What this task involves: Pick out every line in the records below that contains the string "Klar" and copy each one.

******************************

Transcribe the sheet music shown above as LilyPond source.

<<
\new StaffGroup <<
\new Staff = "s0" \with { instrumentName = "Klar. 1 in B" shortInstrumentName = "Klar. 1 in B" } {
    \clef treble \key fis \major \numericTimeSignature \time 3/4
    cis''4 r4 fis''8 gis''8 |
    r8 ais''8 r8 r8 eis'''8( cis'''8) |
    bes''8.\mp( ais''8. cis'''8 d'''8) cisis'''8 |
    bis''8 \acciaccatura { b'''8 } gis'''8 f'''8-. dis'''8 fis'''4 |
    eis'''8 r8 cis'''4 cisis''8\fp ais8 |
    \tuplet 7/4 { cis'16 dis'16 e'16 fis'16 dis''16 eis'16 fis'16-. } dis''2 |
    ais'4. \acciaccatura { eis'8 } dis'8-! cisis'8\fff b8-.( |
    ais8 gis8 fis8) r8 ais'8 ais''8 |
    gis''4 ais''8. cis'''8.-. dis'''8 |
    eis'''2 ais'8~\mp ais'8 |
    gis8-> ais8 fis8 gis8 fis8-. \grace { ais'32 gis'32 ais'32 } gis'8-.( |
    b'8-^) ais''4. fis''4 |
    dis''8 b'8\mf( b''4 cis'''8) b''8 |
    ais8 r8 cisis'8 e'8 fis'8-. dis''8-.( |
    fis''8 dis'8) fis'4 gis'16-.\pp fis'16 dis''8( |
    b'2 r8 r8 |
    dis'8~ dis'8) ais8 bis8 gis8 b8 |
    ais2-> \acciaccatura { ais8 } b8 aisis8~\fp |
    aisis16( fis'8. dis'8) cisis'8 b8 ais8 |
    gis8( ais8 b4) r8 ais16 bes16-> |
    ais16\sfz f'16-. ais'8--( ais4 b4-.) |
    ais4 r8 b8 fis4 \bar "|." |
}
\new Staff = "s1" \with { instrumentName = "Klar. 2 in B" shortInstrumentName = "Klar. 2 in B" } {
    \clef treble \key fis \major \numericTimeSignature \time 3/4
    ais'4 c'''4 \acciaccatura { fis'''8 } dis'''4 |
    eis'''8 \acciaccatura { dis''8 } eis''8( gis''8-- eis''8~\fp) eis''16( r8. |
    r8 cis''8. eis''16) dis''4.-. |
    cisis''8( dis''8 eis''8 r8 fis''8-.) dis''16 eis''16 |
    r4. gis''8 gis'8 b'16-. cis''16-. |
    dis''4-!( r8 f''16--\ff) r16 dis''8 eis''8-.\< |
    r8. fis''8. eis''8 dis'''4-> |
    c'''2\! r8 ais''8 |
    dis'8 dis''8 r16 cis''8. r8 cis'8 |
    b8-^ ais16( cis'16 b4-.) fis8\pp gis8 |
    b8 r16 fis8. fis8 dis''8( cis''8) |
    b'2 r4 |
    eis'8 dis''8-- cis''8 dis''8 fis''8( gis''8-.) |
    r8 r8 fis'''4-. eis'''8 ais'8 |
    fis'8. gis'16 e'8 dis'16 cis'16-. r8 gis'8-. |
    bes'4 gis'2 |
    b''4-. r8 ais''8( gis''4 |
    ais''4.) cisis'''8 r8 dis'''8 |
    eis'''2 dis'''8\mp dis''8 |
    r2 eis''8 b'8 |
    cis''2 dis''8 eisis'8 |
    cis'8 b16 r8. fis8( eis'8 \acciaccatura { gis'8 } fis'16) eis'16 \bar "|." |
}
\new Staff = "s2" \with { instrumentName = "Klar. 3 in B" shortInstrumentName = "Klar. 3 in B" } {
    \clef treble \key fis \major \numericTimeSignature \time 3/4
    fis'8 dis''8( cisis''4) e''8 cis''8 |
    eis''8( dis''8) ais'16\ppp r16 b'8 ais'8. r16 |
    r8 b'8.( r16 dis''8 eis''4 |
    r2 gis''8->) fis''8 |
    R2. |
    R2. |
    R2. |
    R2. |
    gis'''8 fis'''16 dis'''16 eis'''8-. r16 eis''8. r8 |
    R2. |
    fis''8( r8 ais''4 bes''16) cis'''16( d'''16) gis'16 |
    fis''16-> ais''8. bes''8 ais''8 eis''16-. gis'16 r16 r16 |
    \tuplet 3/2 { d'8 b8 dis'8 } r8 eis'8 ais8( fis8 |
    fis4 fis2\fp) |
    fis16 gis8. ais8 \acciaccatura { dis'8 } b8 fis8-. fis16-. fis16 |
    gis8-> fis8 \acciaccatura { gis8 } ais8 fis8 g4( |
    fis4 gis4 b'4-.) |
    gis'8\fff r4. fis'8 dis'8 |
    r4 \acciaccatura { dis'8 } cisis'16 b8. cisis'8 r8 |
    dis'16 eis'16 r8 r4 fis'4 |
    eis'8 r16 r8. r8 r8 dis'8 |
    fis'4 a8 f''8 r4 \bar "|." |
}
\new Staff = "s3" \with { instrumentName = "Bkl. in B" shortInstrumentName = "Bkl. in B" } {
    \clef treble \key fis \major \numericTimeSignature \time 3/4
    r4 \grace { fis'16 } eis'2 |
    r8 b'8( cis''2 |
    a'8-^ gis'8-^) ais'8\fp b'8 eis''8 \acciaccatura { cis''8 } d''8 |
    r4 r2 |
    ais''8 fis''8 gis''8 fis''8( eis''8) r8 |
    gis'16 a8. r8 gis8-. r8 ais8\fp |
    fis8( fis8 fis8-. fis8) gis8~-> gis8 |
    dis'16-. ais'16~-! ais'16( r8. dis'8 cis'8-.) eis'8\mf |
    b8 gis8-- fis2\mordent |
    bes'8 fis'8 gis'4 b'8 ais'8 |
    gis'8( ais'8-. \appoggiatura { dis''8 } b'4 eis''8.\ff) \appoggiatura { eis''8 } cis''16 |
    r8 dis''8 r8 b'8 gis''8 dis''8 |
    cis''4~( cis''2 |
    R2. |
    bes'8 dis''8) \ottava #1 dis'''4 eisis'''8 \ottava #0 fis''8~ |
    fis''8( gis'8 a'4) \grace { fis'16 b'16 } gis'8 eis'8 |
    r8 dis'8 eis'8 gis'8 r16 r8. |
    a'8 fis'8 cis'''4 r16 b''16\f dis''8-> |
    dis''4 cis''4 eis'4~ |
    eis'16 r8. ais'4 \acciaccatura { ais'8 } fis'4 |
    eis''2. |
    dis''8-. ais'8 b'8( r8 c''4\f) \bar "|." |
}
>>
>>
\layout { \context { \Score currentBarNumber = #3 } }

******************************

Task output:
\new Staff = "s0" \with { instrumentName = "Klar. 1 in B" shortInstrumentName = "Klar. 1 in B" } {
\new Staff = "s1" \with { instrumentName = "Klar. 2 in B" shortInstrumentName = "Klar. 2 in B" } {
\new Staff = "s2" \with { instrumentName = "Klar. 3 in B" shortInstrumentName = "Klar. 3 in B" } {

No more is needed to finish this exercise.